## What is asked
Retype every one of the rows exactly as they appear, including the instructions and every coordinate line, and omit the pictures from your answer.

## Records
* * * *

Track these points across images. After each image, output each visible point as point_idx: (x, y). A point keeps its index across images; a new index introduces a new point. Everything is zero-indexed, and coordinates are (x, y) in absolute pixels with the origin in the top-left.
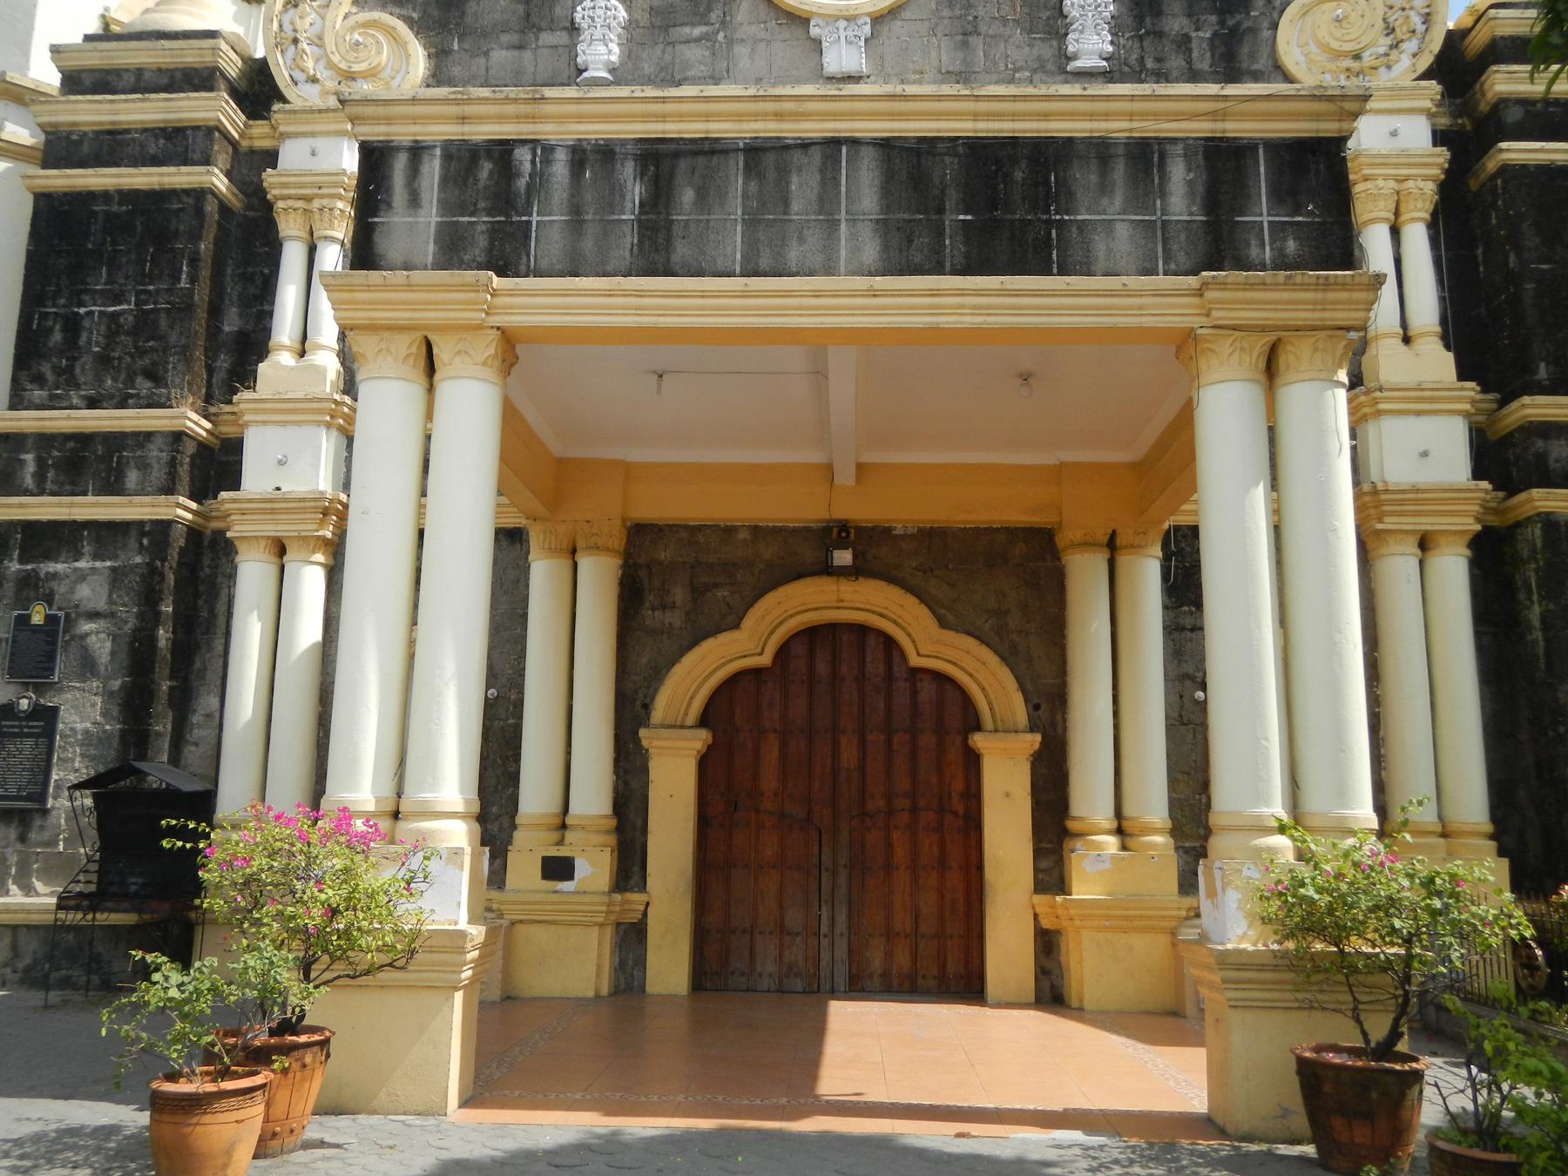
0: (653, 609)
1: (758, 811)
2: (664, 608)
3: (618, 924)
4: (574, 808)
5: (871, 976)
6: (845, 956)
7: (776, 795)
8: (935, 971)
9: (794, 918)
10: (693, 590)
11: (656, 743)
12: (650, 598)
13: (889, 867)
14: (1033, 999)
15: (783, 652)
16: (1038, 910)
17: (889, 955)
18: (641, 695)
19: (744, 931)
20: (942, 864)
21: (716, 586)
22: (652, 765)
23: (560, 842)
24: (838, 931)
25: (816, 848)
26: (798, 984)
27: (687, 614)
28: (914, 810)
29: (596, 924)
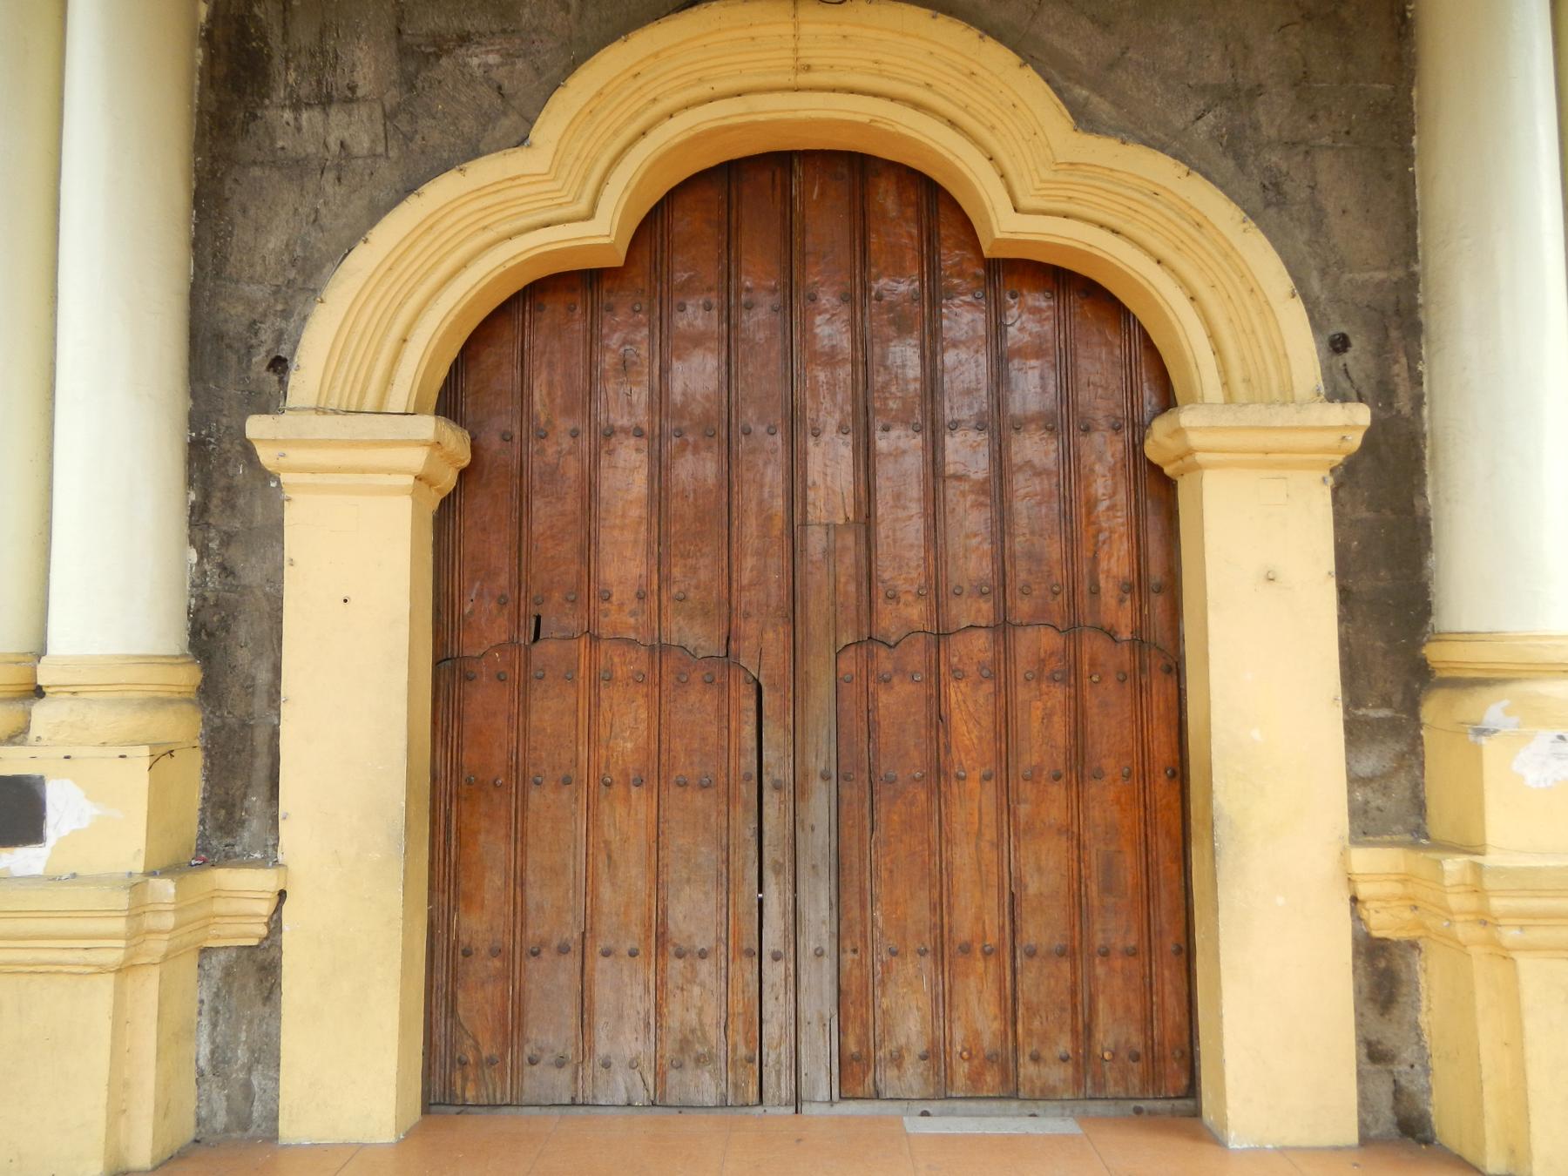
0: (296, 107)
1: (595, 639)
2: (325, 101)
3: (205, 952)
4: (61, 642)
5: (897, 1060)
6: (829, 1008)
7: (641, 597)
8: (1064, 1045)
9: (694, 913)
10: (405, 53)
11: (297, 456)
12: (287, 79)
13: (938, 774)
14: (1352, 1137)
15: (654, 227)
16: (1363, 891)
17: (944, 1003)
18: (266, 335)
19: (563, 950)
20: (1078, 765)
21: (464, 39)
22: (290, 515)
23: (18, 736)
24: (808, 943)
25: (749, 730)
26: (706, 1086)
27: (389, 116)
28: (1003, 627)
29: (102, 969)
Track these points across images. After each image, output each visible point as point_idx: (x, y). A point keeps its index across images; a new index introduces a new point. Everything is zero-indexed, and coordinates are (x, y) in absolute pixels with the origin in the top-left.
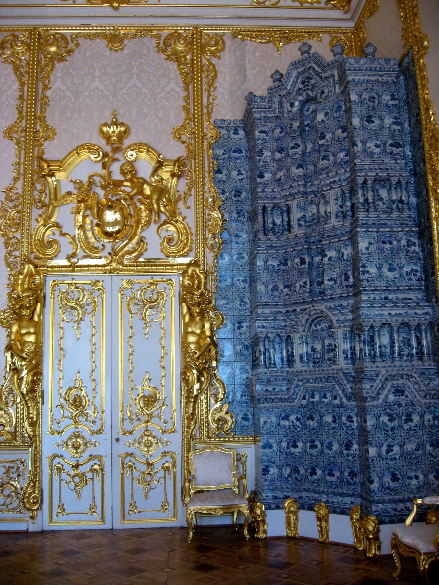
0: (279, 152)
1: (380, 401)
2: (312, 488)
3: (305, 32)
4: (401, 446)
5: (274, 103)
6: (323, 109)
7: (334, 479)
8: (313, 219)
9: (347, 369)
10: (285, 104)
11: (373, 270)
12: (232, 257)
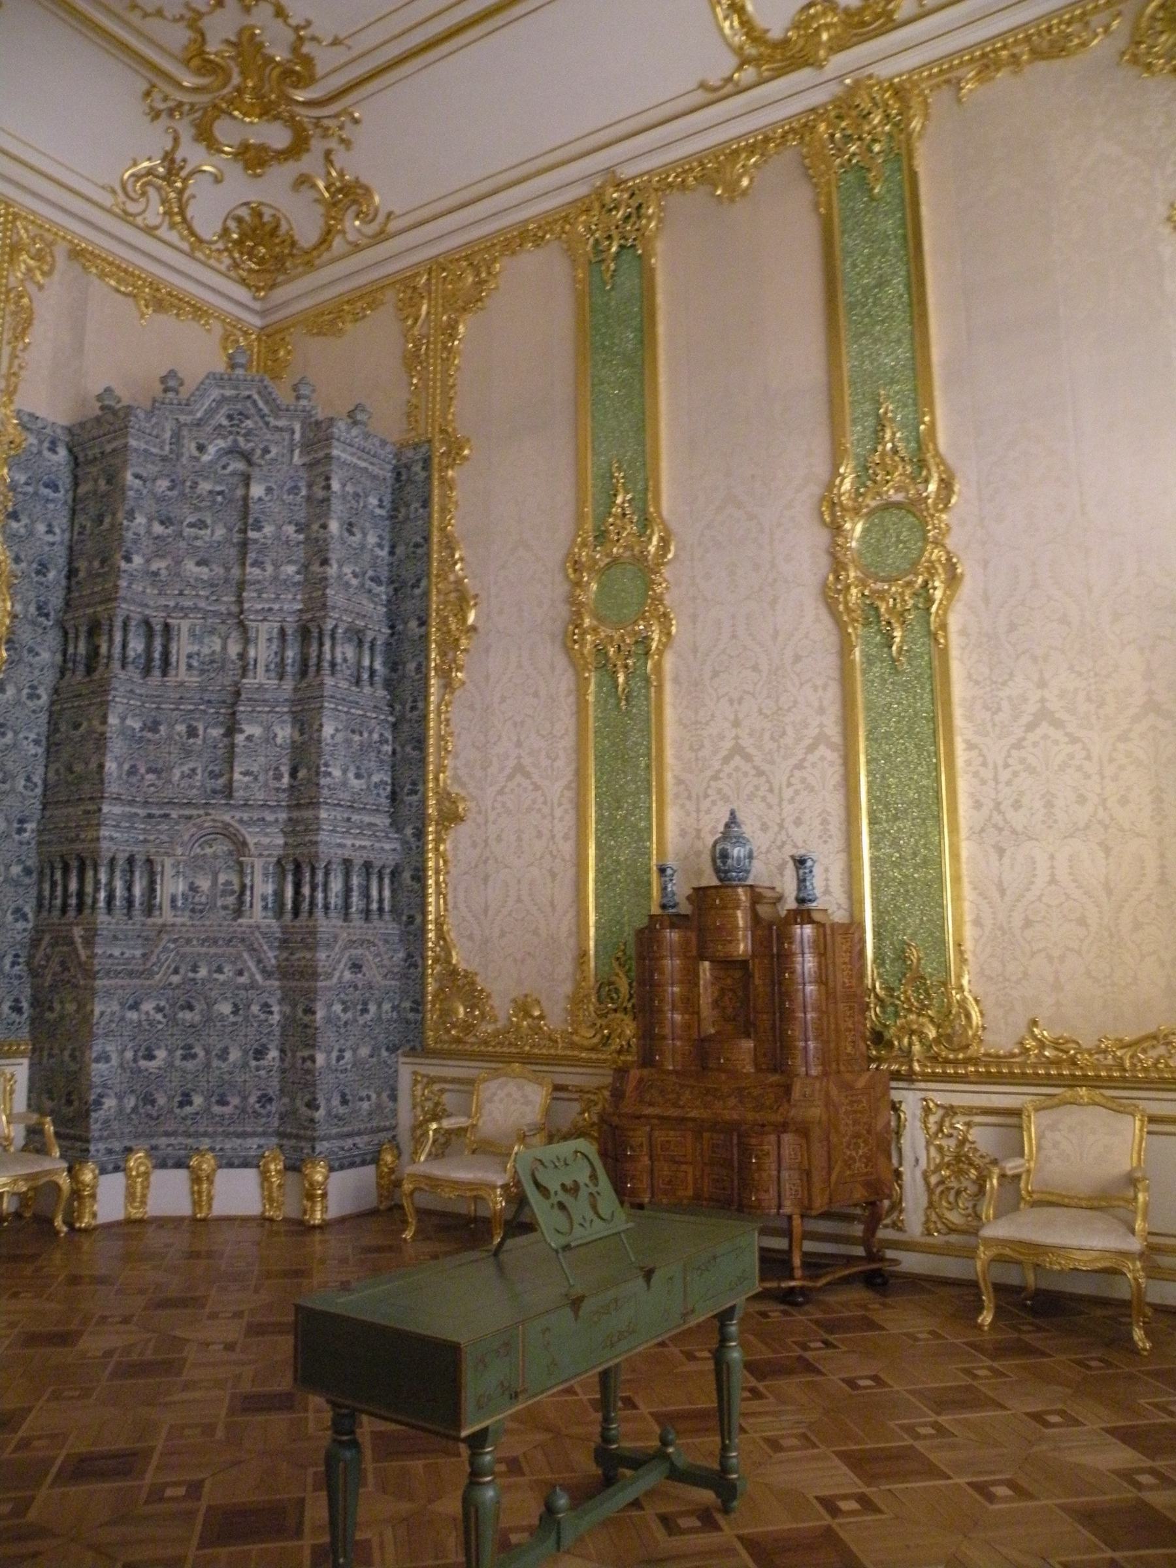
0: (162, 523)
1: (335, 980)
2: (182, 1128)
3: (188, 303)
4: (355, 1051)
5: (163, 430)
6: (265, 479)
7: (227, 1110)
8: (212, 662)
9: (269, 926)
10: (186, 441)
11: (337, 773)
12: (20, 691)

* * * *

## Worked solution
Track these points across images. After each image, output each visible point as point_idx: (x, y). A point keeps its index across images; a new index introduces a new point. Everything is zero-indexed, and coordinates are (x, y) in absolute pixels with the origin in the top-left.
0: (653, 609)
1: (758, 811)
2: (664, 608)
3: (618, 924)
4: (574, 808)
5: (871, 976)
6: (845, 956)
7: (776, 795)
8: (935, 971)
9: (794, 918)
10: (693, 590)
11: (656, 743)
12: (650, 598)
13: (889, 867)
14: (1033, 999)
15: (783, 652)
16: (1038, 910)
17: (889, 955)
18: (641, 695)
19: (744, 931)
20: (942, 864)
21: (716, 586)
22: (652, 765)
23: (560, 842)
24: (838, 931)
25: (816, 848)
26: (798, 984)
27: (687, 614)
28: (914, 810)
29: (596, 924)
0: (296, 107)
1: (595, 639)
2: (325, 101)
3: (205, 952)
4: (61, 642)
5: (897, 1060)
6: (829, 1008)
7: (641, 597)
8: (1064, 1045)
9: (694, 913)
10: (405, 53)
11: (297, 456)
12: (287, 79)
13: (938, 774)
14: (1352, 1137)
15: (654, 227)
16: (1363, 891)
17: (944, 1003)
18: (266, 335)
19: (563, 950)
20: (1078, 765)
21: (464, 39)
22: (290, 515)
23: (18, 736)
24: (808, 943)
25: (749, 730)
26: (706, 1086)
27: (389, 116)
28: (1003, 627)
29: (102, 969)
Track these points across images. After each image, output each visible point as point_idx: (x, y). A point keeps its index across images; a new index introduces a new point. Everything is zero-indexed, and coordinates are (x, y) in absolute pixels with the origin in the top-left.
0: (279, 152)
1: (380, 401)
2: (312, 488)
3: (305, 32)
4: (401, 446)
5: (274, 103)
6: (323, 109)
7: (334, 479)
8: (313, 219)
9: (347, 369)
10: (285, 104)
11: (373, 270)
12: (232, 257)
0: (162, 523)
1: (335, 980)
2: (182, 1128)
3: (188, 303)
4: (355, 1051)
5: (163, 430)
6: (265, 479)
7: (227, 1110)
8: (212, 662)
9: (269, 926)
10: (186, 441)
11: (337, 773)
12: (20, 691)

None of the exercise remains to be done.